[Assignment]
Could you return every record below exactly as it is written?

[Exercise inputs]
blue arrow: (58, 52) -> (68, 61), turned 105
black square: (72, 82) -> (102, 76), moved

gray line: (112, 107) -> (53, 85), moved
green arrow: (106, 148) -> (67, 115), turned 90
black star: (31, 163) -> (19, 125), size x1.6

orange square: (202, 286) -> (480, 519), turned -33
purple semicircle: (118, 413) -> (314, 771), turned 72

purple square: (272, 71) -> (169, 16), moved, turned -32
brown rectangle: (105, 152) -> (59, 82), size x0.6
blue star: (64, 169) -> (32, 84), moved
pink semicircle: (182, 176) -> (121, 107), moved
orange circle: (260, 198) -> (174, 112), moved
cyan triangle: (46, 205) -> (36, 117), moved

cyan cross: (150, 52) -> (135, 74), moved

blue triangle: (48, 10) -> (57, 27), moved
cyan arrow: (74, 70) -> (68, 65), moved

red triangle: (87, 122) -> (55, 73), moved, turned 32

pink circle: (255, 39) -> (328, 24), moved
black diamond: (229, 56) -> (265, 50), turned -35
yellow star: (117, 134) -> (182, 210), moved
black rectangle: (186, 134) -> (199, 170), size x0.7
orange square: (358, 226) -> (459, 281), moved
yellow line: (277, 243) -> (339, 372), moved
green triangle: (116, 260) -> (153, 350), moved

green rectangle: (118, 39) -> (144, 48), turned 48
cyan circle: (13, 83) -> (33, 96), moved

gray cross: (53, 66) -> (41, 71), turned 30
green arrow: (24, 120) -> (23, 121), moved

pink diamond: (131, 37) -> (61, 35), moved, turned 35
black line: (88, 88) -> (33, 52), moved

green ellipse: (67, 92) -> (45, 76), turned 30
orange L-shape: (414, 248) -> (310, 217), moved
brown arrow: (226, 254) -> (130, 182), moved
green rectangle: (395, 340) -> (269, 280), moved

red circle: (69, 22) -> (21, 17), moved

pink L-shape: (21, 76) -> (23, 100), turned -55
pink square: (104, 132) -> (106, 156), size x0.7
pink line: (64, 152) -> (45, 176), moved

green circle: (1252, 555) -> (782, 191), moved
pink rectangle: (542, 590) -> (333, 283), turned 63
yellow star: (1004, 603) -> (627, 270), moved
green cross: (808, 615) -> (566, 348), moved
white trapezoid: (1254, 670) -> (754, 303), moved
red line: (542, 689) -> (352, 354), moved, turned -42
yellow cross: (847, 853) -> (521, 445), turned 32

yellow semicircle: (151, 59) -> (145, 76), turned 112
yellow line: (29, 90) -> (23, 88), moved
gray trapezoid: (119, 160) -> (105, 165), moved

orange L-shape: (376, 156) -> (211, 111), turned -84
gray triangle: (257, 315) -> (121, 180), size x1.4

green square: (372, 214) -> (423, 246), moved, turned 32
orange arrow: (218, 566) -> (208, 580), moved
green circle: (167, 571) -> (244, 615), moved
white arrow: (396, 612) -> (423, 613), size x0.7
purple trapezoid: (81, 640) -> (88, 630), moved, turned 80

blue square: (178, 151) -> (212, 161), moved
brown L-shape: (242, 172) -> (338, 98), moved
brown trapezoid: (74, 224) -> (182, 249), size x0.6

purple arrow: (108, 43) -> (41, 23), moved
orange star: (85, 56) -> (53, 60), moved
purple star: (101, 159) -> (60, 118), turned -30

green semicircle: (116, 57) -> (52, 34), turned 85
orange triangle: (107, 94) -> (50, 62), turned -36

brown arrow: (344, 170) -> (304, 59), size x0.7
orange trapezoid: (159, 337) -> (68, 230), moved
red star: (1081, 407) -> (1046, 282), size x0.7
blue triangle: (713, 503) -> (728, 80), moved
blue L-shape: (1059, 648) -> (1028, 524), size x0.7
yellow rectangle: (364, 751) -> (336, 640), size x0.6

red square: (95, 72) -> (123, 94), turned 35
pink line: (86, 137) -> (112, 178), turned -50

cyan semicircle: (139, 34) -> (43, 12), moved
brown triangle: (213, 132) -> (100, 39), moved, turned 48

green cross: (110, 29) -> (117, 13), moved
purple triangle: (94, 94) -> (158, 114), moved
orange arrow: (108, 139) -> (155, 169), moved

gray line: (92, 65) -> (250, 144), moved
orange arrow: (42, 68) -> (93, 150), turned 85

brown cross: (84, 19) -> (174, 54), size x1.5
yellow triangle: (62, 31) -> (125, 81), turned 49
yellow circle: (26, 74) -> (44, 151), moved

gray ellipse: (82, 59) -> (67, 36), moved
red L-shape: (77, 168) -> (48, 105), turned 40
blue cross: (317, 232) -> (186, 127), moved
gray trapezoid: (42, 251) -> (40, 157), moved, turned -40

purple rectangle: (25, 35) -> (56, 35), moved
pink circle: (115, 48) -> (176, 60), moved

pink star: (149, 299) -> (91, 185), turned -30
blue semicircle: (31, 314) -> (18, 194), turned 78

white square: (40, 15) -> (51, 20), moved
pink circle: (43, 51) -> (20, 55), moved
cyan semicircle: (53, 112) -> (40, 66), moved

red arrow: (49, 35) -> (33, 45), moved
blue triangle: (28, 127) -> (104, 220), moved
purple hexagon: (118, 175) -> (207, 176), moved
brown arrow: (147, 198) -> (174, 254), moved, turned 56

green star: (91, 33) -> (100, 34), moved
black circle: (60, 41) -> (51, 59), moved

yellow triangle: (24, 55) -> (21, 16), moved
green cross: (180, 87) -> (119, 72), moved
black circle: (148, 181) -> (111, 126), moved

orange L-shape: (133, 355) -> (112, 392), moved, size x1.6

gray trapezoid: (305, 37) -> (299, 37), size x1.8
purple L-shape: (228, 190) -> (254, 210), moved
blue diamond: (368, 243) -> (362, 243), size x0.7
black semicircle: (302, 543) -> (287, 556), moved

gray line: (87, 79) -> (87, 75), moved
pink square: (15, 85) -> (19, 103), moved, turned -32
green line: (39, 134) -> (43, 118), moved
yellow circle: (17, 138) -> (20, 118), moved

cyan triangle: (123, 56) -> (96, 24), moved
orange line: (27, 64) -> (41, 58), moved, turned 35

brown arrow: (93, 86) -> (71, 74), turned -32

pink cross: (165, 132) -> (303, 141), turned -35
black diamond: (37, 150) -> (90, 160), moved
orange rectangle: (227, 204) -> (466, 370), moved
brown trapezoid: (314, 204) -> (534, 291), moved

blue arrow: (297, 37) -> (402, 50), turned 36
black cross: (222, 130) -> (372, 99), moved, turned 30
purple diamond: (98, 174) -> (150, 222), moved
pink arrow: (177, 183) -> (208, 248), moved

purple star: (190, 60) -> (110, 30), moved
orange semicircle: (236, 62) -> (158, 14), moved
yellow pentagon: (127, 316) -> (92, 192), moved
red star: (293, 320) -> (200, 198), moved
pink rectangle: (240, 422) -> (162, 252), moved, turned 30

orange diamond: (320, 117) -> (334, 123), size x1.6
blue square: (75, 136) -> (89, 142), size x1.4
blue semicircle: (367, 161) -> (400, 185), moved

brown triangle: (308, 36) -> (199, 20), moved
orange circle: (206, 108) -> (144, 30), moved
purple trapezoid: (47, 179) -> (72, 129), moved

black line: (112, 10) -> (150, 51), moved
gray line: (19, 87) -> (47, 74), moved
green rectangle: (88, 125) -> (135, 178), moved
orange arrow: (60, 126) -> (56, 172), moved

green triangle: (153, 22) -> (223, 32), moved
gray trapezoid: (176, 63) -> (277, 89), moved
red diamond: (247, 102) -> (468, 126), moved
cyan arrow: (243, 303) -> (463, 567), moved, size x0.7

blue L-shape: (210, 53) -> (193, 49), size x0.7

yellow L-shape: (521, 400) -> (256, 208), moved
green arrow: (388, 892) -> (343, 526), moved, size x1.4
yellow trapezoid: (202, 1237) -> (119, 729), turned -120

[Solution]
blue arrow: (58, 52) -> (68, 61), turned 105
black square: (72, 82) -> (102, 76), moved

gray line: (112, 107) -> (53, 85), moved
green arrow: (106, 148) -> (67, 115), turned 90
black star: (31, 163) -> (19, 125), size x1.6

orange square: (202, 286) -> (480, 519), turned -33
purple semicircle: (118, 413) -> (314, 771), turned 72

purple square: (272, 71) -> (169, 16), moved, turned -32
brown rectangle: (105, 152) -> (59, 82), size x0.6
blue star: (64, 169) -> (32, 84), moved
pink semicircle: (182, 176) -> (121, 107), moved
orange circle: (260, 198) -> (174, 112), moved
cyan triangle: (46, 205) -> (36, 117), moved

cyan cross: (150, 52) -> (135, 74), moved

blue triangle: (48, 10) -> (57, 27), moved
cyan arrow: (74, 70) -> (68, 65), moved

red triangle: (87, 122) -> (55, 73), moved, turned 32

pink circle: (255, 39) -> (328, 24), moved
black diamond: (229, 56) -> (265, 50), turned -35
yellow star: (117, 134) -> (182, 210), moved
black rectangle: (186, 134) -> (199, 170), size x0.7
orange square: (358, 226) -> (459, 281), moved
yellow line: (277, 243) -> (339, 372), moved
green triangle: (116, 260) -> (153, 350), moved

green rectangle: (118, 39) -> (144, 48), turned 48
cyan circle: (13, 83) -> (33, 96), moved

gray cross: (53, 66) -> (41, 71), turned 30
green arrow: (24, 120) -> (23, 121), moved

pink diamond: (131, 37) -> (61, 35), moved, turned 35
black line: (88, 88) -> (33, 52), moved

green ellipse: (67, 92) -> (45, 76), turned 30
orange L-shape: (414, 248) -> (310, 217), moved
brown arrow: (226, 254) -> (130, 182), moved
green rectangle: (395, 340) -> (269, 280), moved

red circle: (69, 22) -> (21, 17), moved

pink L-shape: (21, 76) -> (23, 100), turned -55
pink square: (104, 132) -> (106, 156), size x0.7
pink line: (64, 152) -> (45, 176), moved

green circle: (1252, 555) -> (782, 191), moved
pink rectangle: (542, 590) -> (333, 283), turned 63
yellow star: (1004, 603) -> (627, 270), moved
green cross: (808, 615) -> (566, 348), moved
white trapezoid: (1254, 670) -> (754, 303), moved
red line: (542, 689) -> (352, 354), moved, turned -42
yellow cross: (847, 853) -> (521, 445), turned 32

yellow semicircle: (151, 59) -> (145, 76), turned 112
yellow line: (29, 90) -> (23, 88), moved
gray trapezoid: (119, 160) -> (105, 165), moved

orange L-shape: (376, 156) -> (211, 111), turned -84
gray triangle: (257, 315) -> (121, 180), size x1.4

green square: (372, 214) -> (423, 246), moved, turned 32
orange arrow: (218, 566) -> (208, 580), moved
green circle: (167, 571) -> (244, 615), moved
white arrow: (396, 612) -> (423, 613), size x0.7
purple trapezoid: (81, 640) -> (88, 630), moved, turned 80

blue square: (178, 151) -> (212, 161), moved
brown L-shape: (242, 172) -> (338, 98), moved
brown trapezoid: (74, 224) -> (182, 249), size x0.6

purple arrow: (108, 43) -> (41, 23), moved
orange star: (85, 56) -> (53, 60), moved
purple star: (101, 159) -> (60, 118), turned -30

green semicircle: (116, 57) -> (52, 34), turned 85
orange triangle: (107, 94) -> (50, 62), turned -36

brown arrow: (344, 170) -> (304, 59), size x0.7
orange trapezoid: (159, 337) -> (68, 230), moved
red star: (1081, 407) -> (1046, 282), size x0.7
blue triangle: (713, 503) -> (728, 80), moved
blue L-shape: (1059, 648) -> (1028, 524), size x0.7
yellow rectangle: (364, 751) -> (336, 640), size x0.6

red square: (95, 72) -> (123, 94), turned 35
pink line: (86, 137) -> (112, 178), turned -50

cyan semicircle: (139, 34) -> (43, 12), moved
brown triangle: (213, 132) -> (100, 39), moved, turned 48

green cross: (110, 29) -> (117, 13), moved
purple triangle: (94, 94) -> (158, 114), moved
orange arrow: (108, 139) -> (155, 169), moved

gray line: (92, 65) -> (250, 144), moved
orange arrow: (42, 68) -> (93, 150), turned 85

brown cross: (84, 19) -> (174, 54), size x1.5
yellow triangle: (62, 31) -> (125, 81), turned 49
yellow circle: (26, 74) -> (44, 151), moved

gray ellipse: (82, 59) -> (67, 36), moved
red L-shape: (77, 168) -> (48, 105), turned 40
blue cross: (317, 232) -> (186, 127), moved
gray trapezoid: (42, 251) -> (40, 157), moved, turned -40

purple rectangle: (25, 35) -> (56, 35), moved
pink circle: (115, 48) -> (176, 60), moved

pink star: (149, 299) -> (91, 185), turned -30
blue semicircle: (31, 314) -> (18, 194), turned 78

white square: (40, 15) -> (51, 20), moved
pink circle: (43, 51) -> (20, 55), moved
cyan semicircle: (53, 112) -> (40, 66), moved

red arrow: (49, 35) -> (33, 45), moved
blue triangle: (28, 127) -> (104, 220), moved
purple hexagon: (118, 175) -> (207, 176), moved
brown arrow: (147, 198) -> (174, 254), moved, turned 56

green star: (91, 33) -> (100, 34), moved
black circle: (60, 41) -> (51, 59), moved

yellow triangle: (24, 55) -> (21, 16), moved
green cross: (180, 87) -> (119, 72), moved
black circle: (148, 181) -> (111, 126), moved

orange L-shape: (133, 355) -> (112, 392), moved, size x1.6

gray trapezoid: (305, 37) -> (299, 37), size x1.8
purple L-shape: (228, 190) -> (254, 210), moved
blue diamond: (368, 243) -> (362, 243), size x0.7
black semicircle: (302, 543) -> (287, 556), moved

gray line: (87, 79) -> (87, 75), moved
pink square: (15, 85) -> (19, 103), moved, turned -32
green line: (39, 134) -> (43, 118), moved
yellow circle: (17, 138) -> (20, 118), moved

cyan triangle: (123, 56) -> (96, 24), moved
orange line: (27, 64) -> (41, 58), moved, turned 35

brown arrow: (93, 86) -> (71, 74), turned -32

pink cross: (165, 132) -> (303, 141), turned -35
black diamond: (37, 150) -> (90, 160), moved
orange rectangle: (227, 204) -> (466, 370), moved
brown trapezoid: (314, 204) -> (534, 291), moved

blue arrow: (297, 37) -> (402, 50), turned 36
black cross: (222, 130) -> (372, 99), moved, turned 30
purple diamond: (98, 174) -> (150, 222), moved
pink arrow: (177, 183) -> (208, 248), moved

purple star: (190, 60) -> (110, 30), moved
orange semicircle: (236, 62) -> (158, 14), moved
yellow pentagon: (127, 316) -> (92, 192), moved
red star: (293, 320) -> (200, 198), moved
pink rectangle: (240, 422) -> (162, 252), moved, turned 30

orange diamond: (320, 117) -> (334, 123), size x1.6
blue square: (75, 136) -> (89, 142), size x1.4
blue semicircle: (367, 161) -> (400, 185), moved

brown triangle: (308, 36) -> (199, 20), moved
orange circle: (206, 108) -> (144, 30), moved
purple trapezoid: (47, 179) -> (72, 129), moved

black line: (112, 10) -> (150, 51), moved
gray line: (19, 87) -> (47, 74), moved
green rectangle: (88, 125) -> (135, 178), moved
orange arrow: (60, 126) -> (56, 172), moved

green triangle: (153, 22) -> (223, 32), moved
gray trapezoid: (176, 63) -> (277, 89), moved
red diamond: (247, 102) -> (468, 126), moved
cyan arrow: (243, 303) -> (463, 567), moved, size x0.7

blue L-shape: (210, 53) -> (193, 49), size x0.7

yellow L-shape: (521, 400) -> (256, 208), moved
green arrow: (388, 892) -> (343, 526), moved, size x1.4
yellow trapezoid: (202, 1237) -> (119, 729), turned -120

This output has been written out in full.